WORK INSTRUCTION: Set down each line of the data below exactly as it stands, dropping the pictures.

Change detection data:
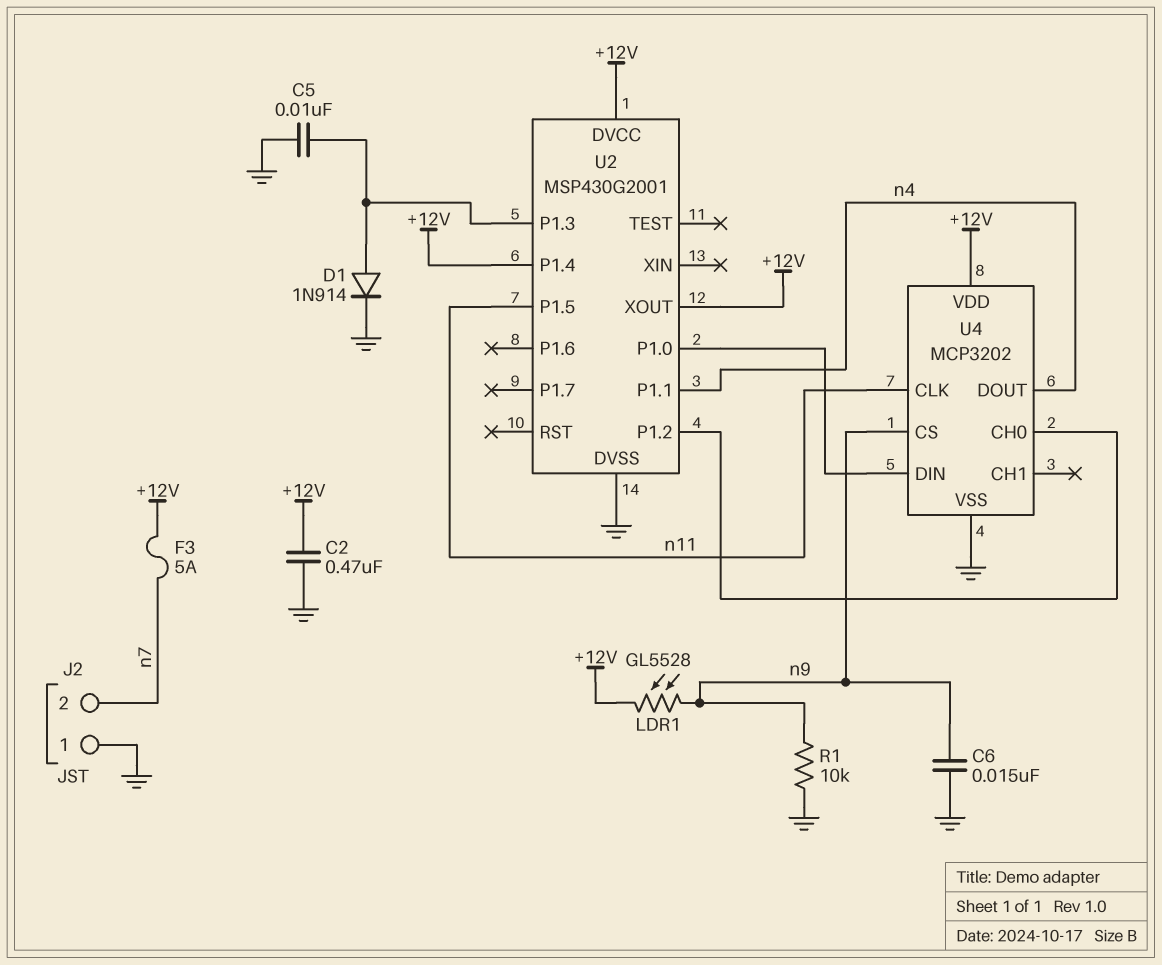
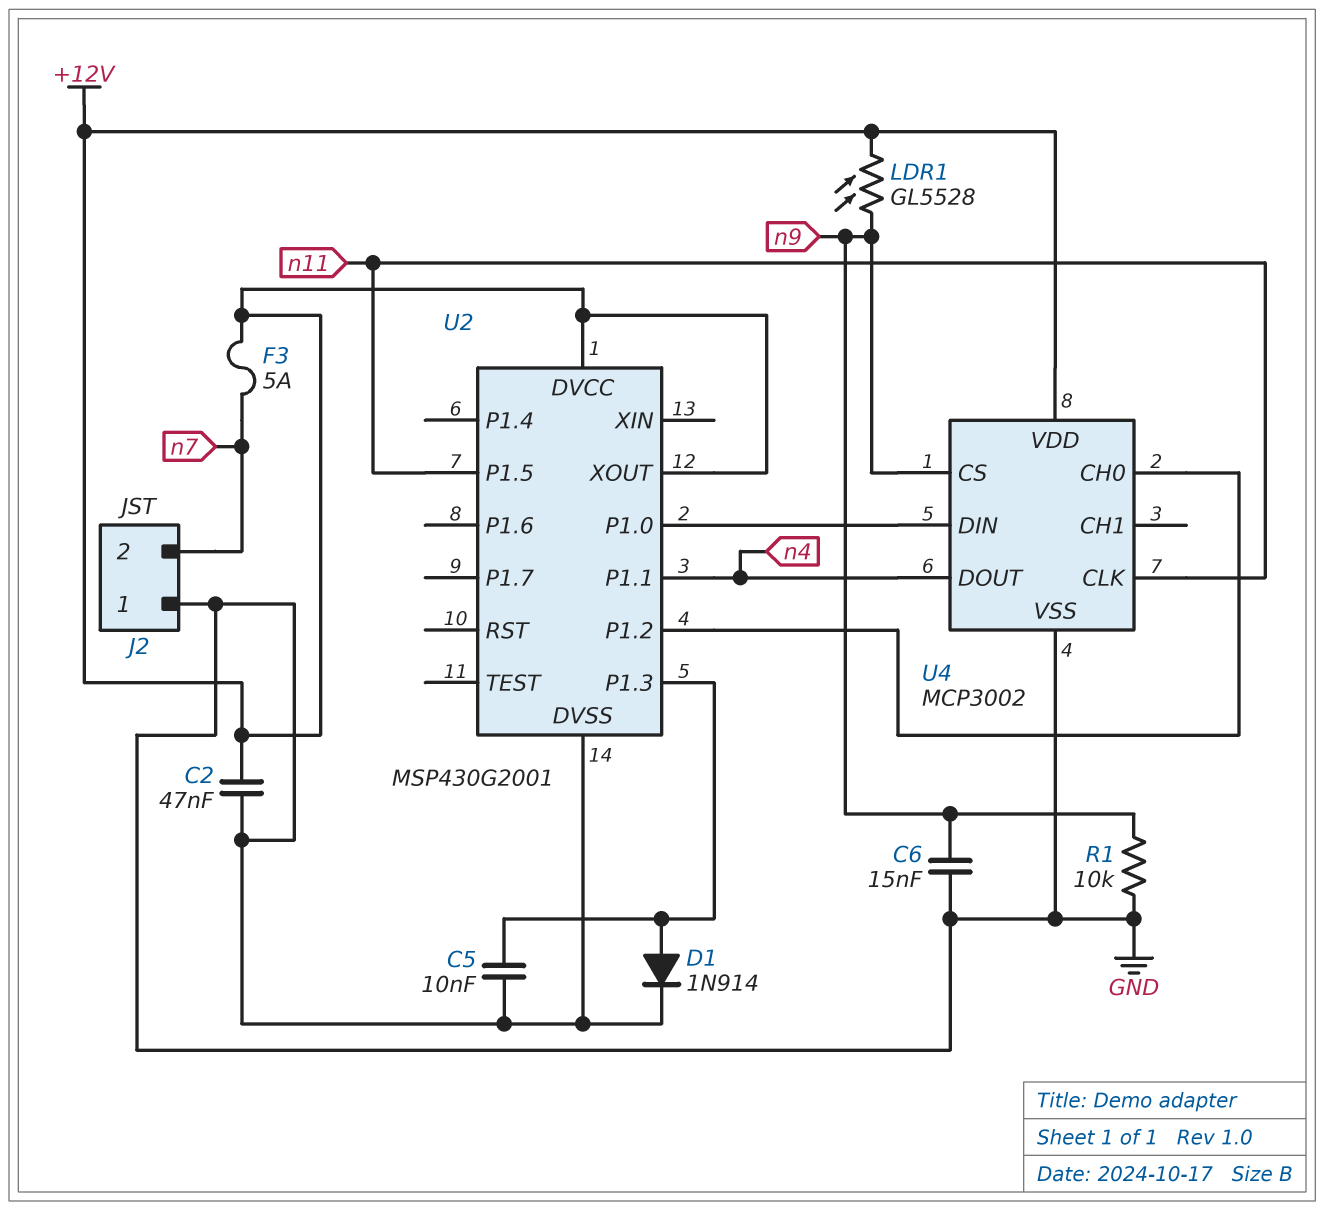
C2: 470nF (+12V, GND) -> 47nF (+12V, GND)
U2 pin P1.4: +12V -> none
U4: MCP3202 -> MCP3002

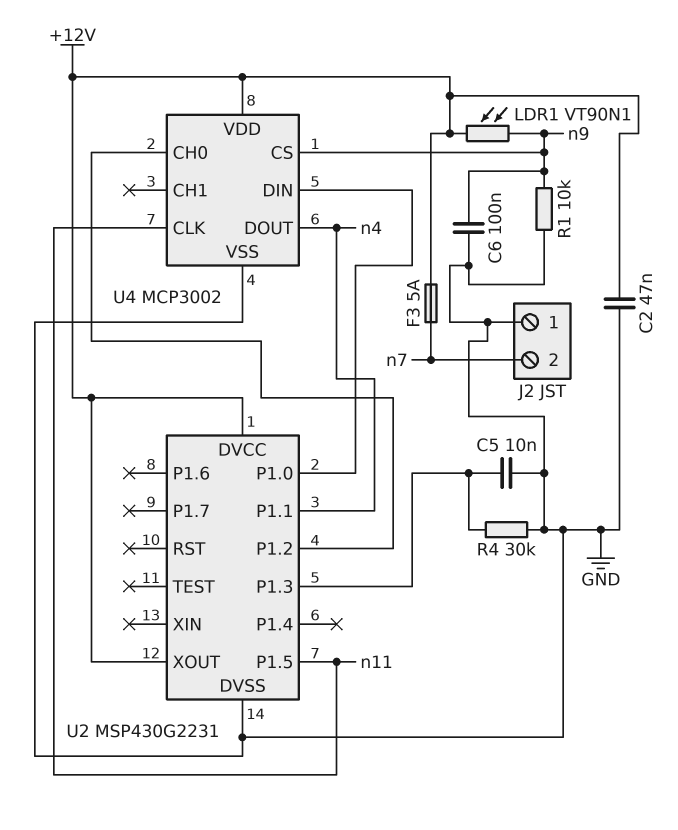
C6: 15nF (GND, n9) -> 100nF (GND, n9)
D1: diode 1N914 (A U2/P1.3, K GND) -> none
LDR1: GL5528 (+12V, n9) -> VT90N1 (+12V, n9)
R4: none -> 30k (GND, U2/P1.3)
U2: MSP430G2001 -> MSP430G2231

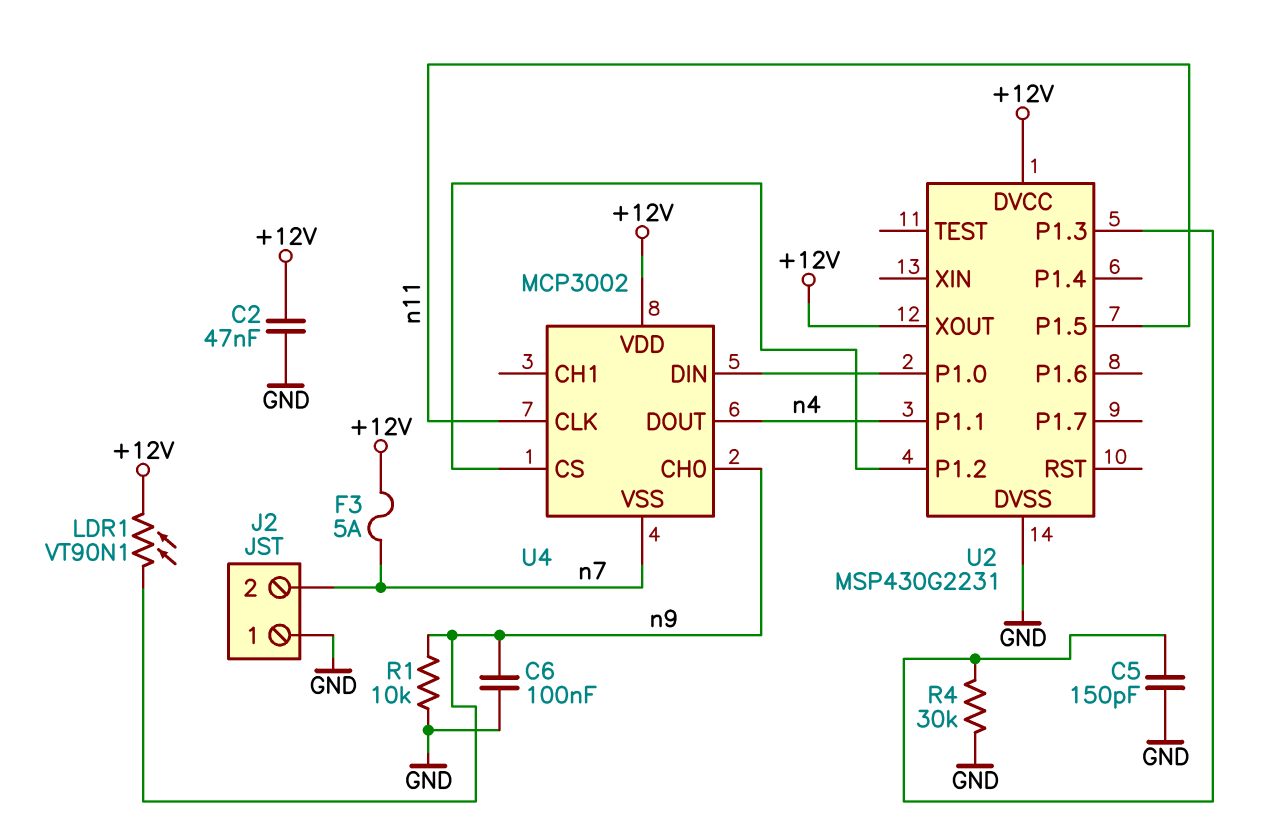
C5: 10nF (GND, U2/P1.3) -> 150pF (GND, U2/P1.3)
U4 pin CH0: U2/P1.2 -> n9
U4 pin CS: n9 -> U2/P1.2
U4 pin VSS: GND -> n7

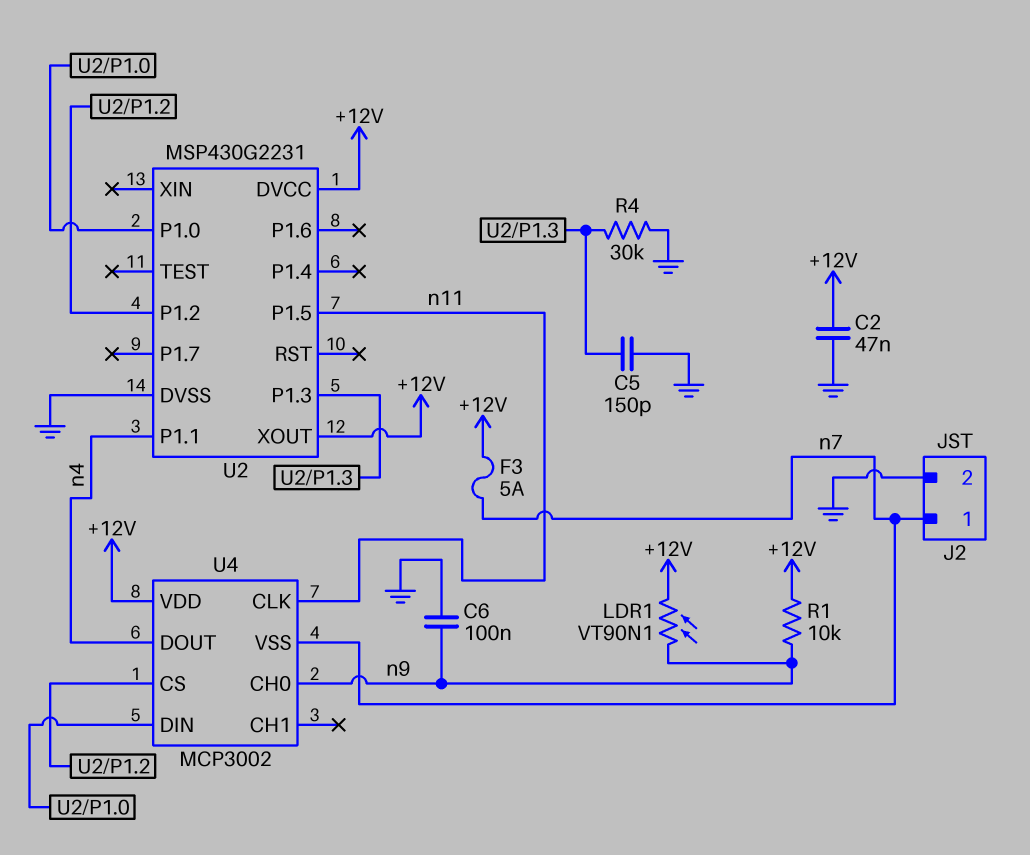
J2 pin 1: GND -> n7
J2 pin 2: n7 -> GND
R1: 10k (GND, n9) -> 10k (+12V, n9)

REPLY TO THE TASK:
C2: 470nF (+12V, GND) -> 47nF (+12V, GND)
U2 pin P1.4: +12V -> none
U4: MCP3202 -> MCP3002

C6: 15nF (GND, n9) -> 100nF (GND, n9)
D1: diode 1N914 (A U2/P1.3, K GND) -> none
LDR1: GL5528 (+12V, n9) -> VT90N1 (+12V, n9)
R4: none -> 30k (GND, U2/P1.3)
U2: MSP430G2001 -> MSP430G2231

C5: 10nF (GND, U2/P1.3) -> 150pF (GND, U2/P1.3)
U4 pin CH0: U2/P1.2 -> n9
U4 pin CS: n9 -> U2/P1.2
U4 pin VSS: GND -> n7

J2 pin 1: GND -> n7
J2 pin 2: n7 -> GND
R1: 10k (GND, n9) -> 10k (+12V, n9)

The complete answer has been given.